(Data excerpt)
§
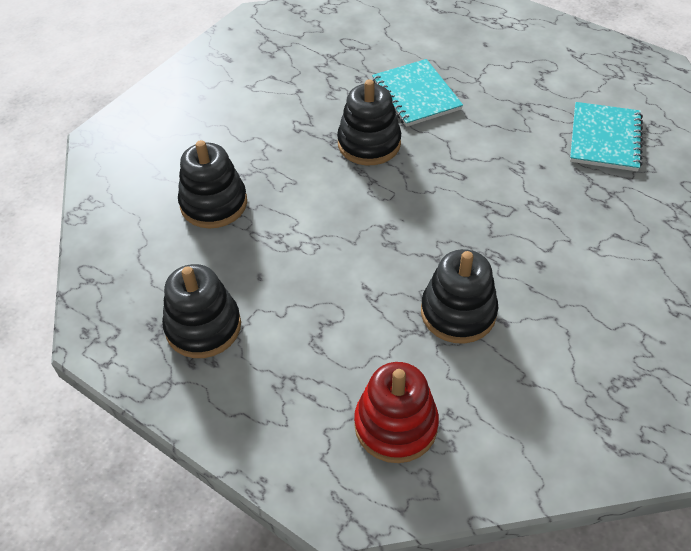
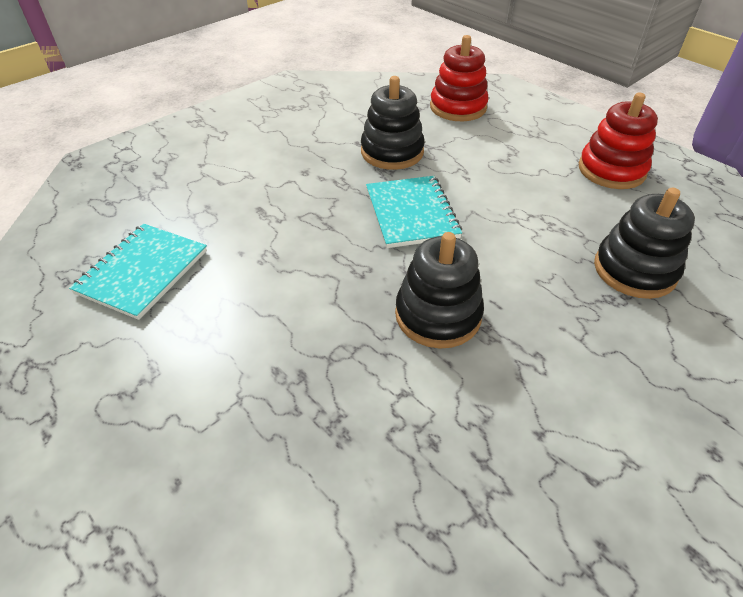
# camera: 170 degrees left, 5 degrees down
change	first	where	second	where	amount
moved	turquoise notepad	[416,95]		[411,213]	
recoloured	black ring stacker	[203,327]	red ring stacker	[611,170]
§
(Instructions to follow)
Would you reproduce the listing above in full and exactly, without its pictures?

(Written answer)
# camera: 170 degrees left, 5 degrees down
change	first	where	second	where	amount
moved	turquoise notepad	[416,95]		[411,213]	
recoloured	black ring stacker	[203,327]	red ring stacker	[611,170]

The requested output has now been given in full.